DIRECTIONS
Locate the line with "LIGHT3 pin OUT: none -> A2" in the material. Copy that line and each one after it, through the last, exactly and with nothing else.

MATERIAL TO PROCESS

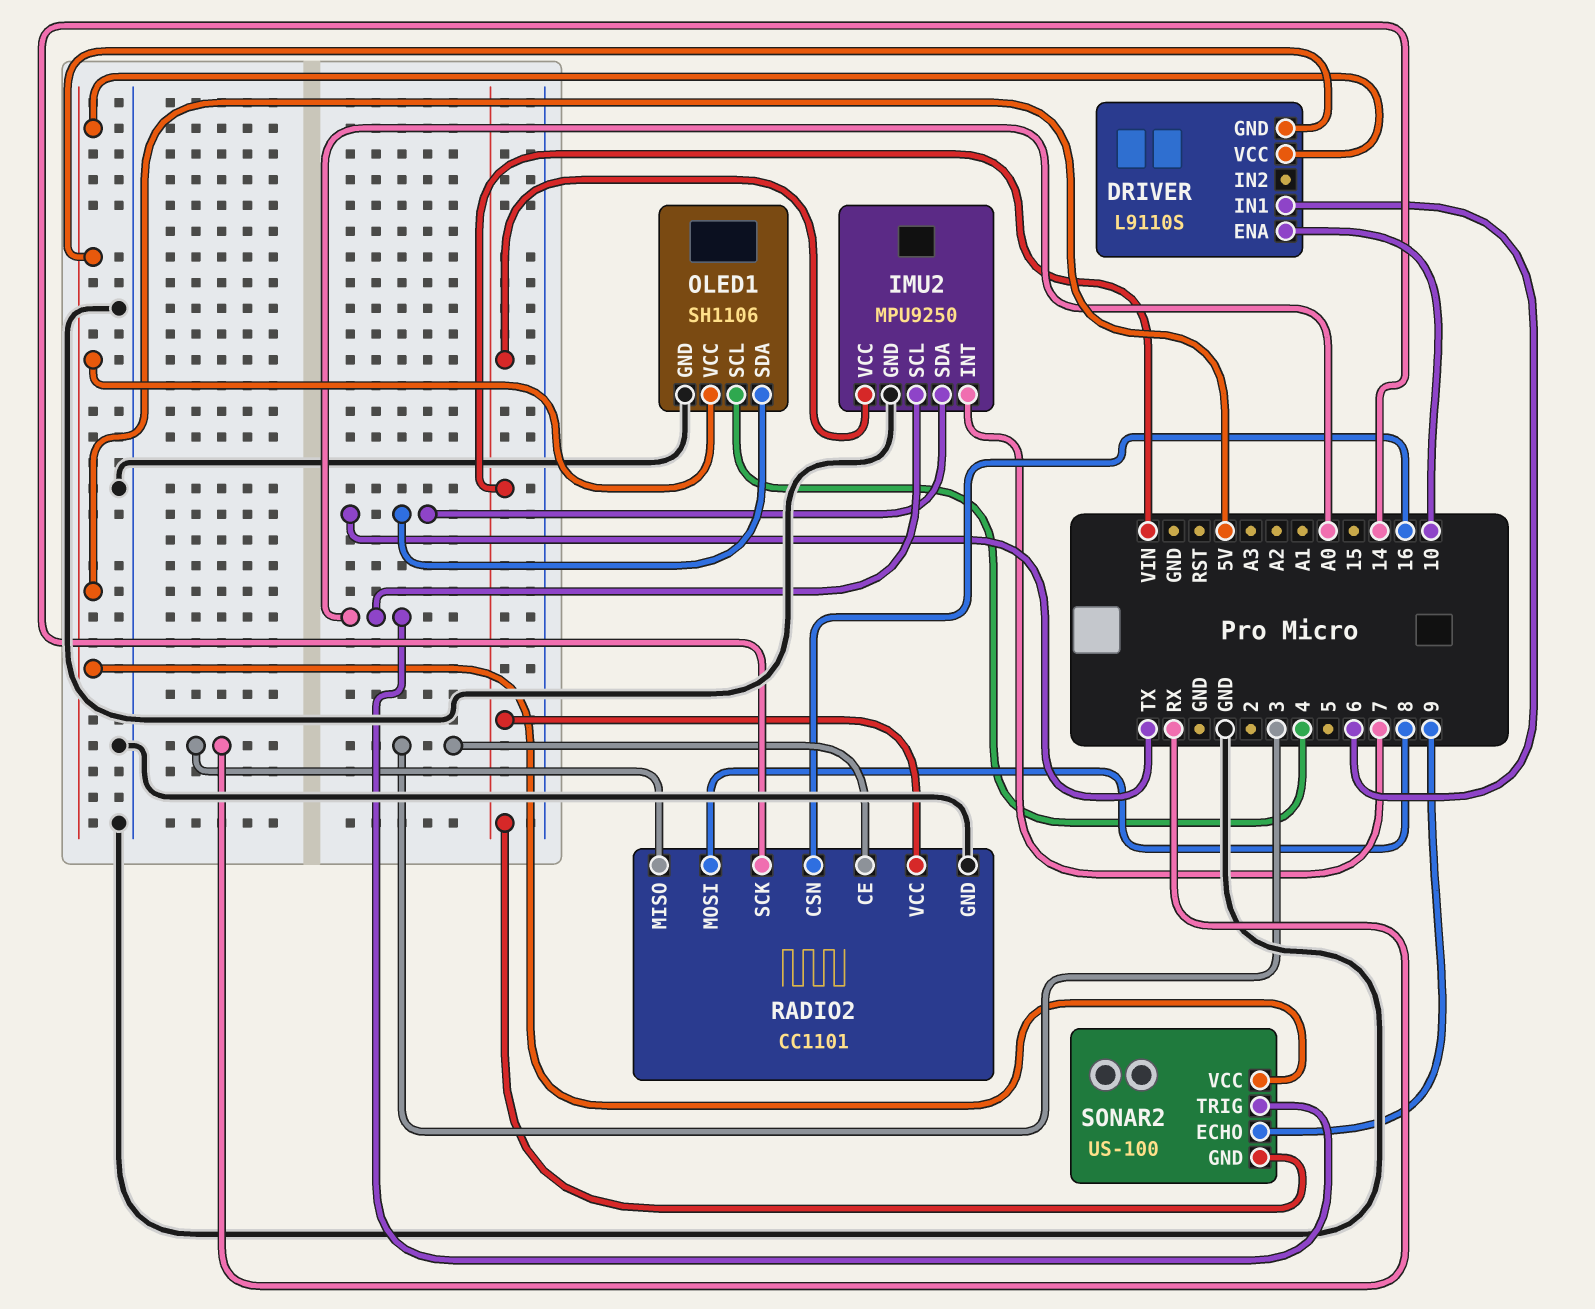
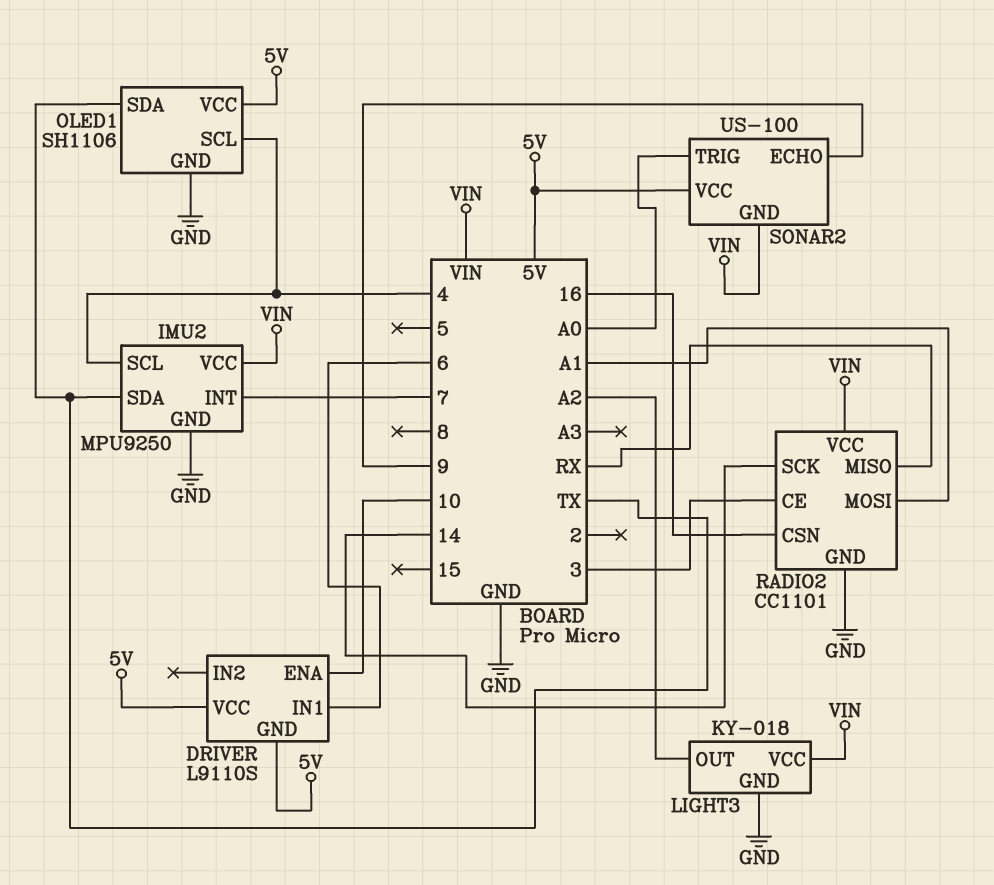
IMU2 pin SCL: A0 -> 4
LIGHT3: none -> KY-018
LIGHT3 pin GND: none -> GND
LIGHT3 pin OUT: none -> A2
LIGHT3 pin VCC: none -> VIN
RADIO2 pin MOSI: 8 -> A1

WRITTEN RESPONSE
LIGHT3 pin OUT: none -> A2
LIGHT3 pin VCC: none -> VIN
RADIO2 pin MOSI: 8 -> A1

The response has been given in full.